ABOUT THIS EXERCISE ▸
Please give every line below again exactly, but not its pictures.

DATA SHOWN ▸
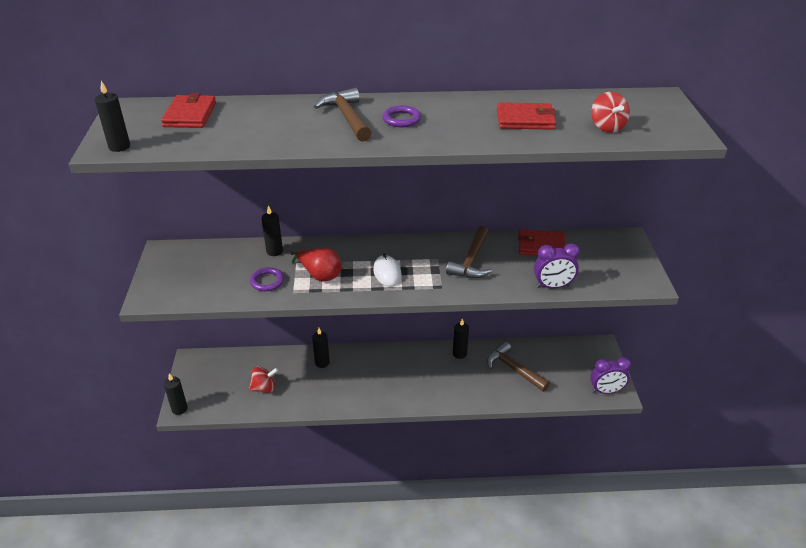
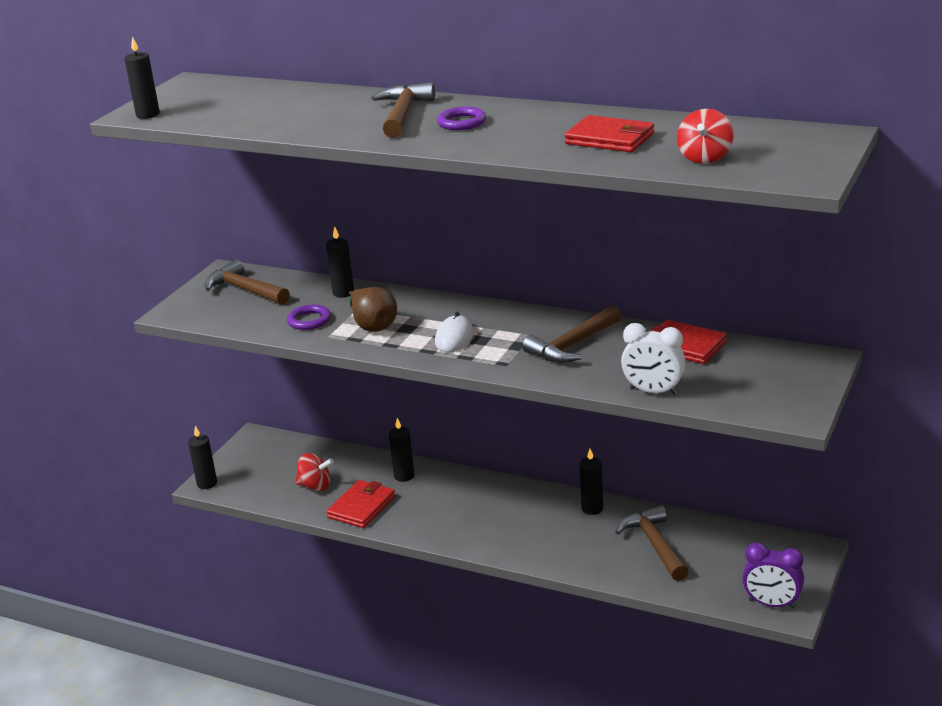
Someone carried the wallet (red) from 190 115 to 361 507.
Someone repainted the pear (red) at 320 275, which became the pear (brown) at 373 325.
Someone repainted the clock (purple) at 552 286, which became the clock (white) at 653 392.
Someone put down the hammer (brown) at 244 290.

ANSWER ▸
Someone carried the wallet (red) from 190 115 to 361 507.
Someone repainted the pear (red) at 320 275, which became the pear (brown) at 373 325.
Someone repainted the clock (purple) at 552 286, which became the clock (white) at 653 392.
Someone put down the hammer (brown) at 244 290.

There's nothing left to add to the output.